The data below should be copied out exactly, with its pictures omitted.

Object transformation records

= = = = = = =

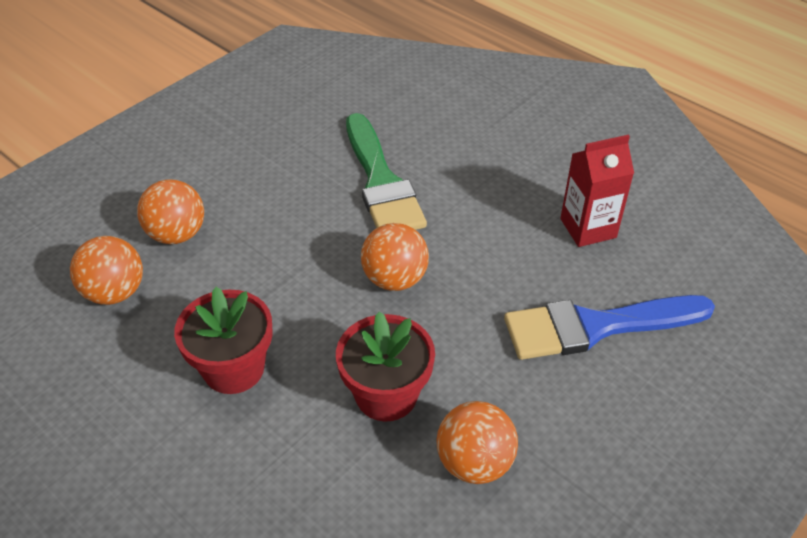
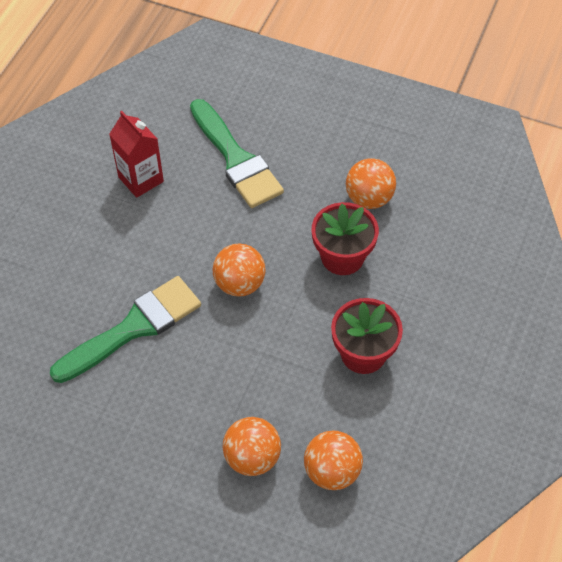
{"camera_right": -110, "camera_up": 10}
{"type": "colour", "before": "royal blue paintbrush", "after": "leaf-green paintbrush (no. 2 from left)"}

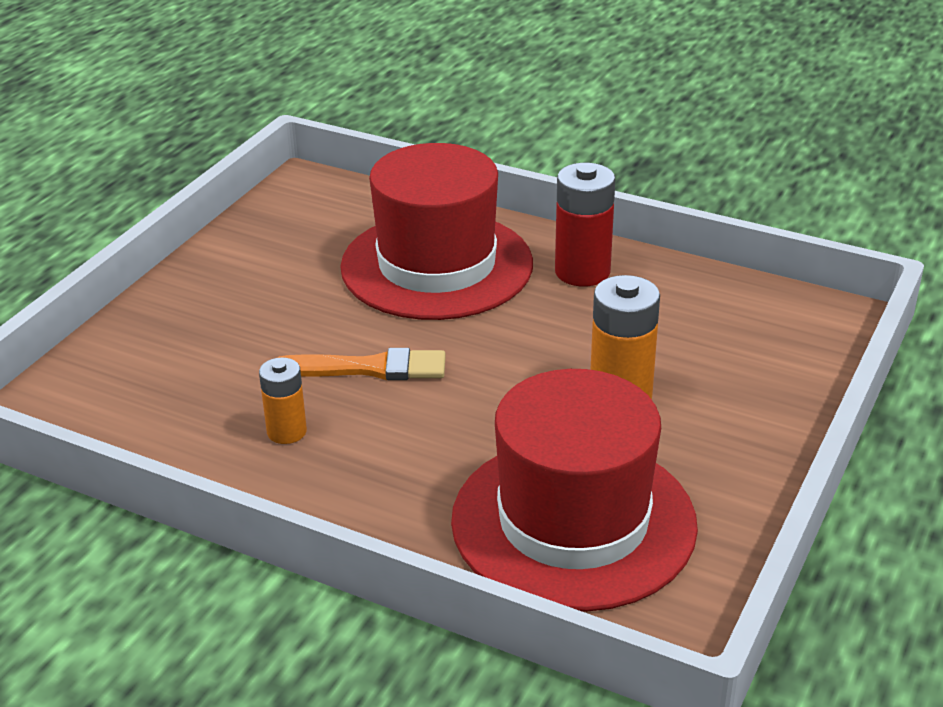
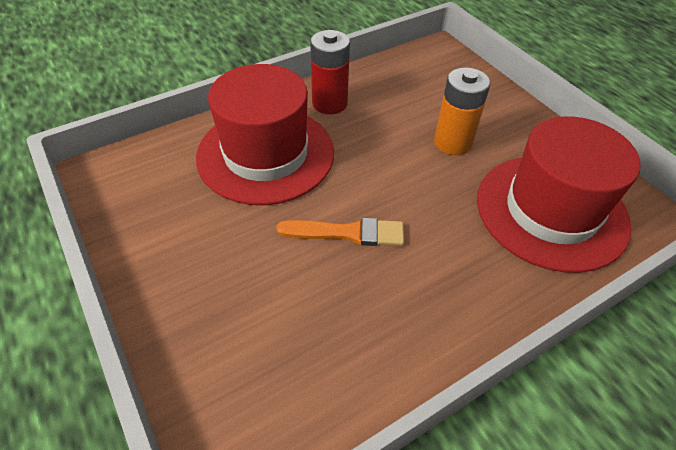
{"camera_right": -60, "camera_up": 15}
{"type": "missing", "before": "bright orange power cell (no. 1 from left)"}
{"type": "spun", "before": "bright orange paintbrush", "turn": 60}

= = = = = = =

Result for this exercise.
{"camera_right": -110, "camera_up": 10}
{"type": "colour", "before": "royal blue paintbrush", "after": "leaf-green paintbrush (no. 2 from left)"}

{"camera_right": -60, "camera_up": 15}
{"type": "missing", "before": "bright orange power cell (no. 1 from left)"}
{"type": "spun", "before": "bright orange paintbrush", "turn": 60}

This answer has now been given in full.